BEGIN DATA EXCERPTS
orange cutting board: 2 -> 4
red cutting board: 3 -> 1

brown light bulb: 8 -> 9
END DATA EXCERPTS
BEGIN DATA EXCERPTS
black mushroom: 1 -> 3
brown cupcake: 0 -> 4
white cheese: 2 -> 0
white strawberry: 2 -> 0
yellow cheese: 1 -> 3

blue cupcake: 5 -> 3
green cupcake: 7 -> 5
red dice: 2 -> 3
END DATA EXCERPTS
**WORK REQUIRED:**
Filter the data, keeping only the lines that contain "cupcake".

**OUTPUT BELOW:**
brown cupcake: 0 -> 4
blue cupcake: 5 -> 3
green cupcake: 7 -> 5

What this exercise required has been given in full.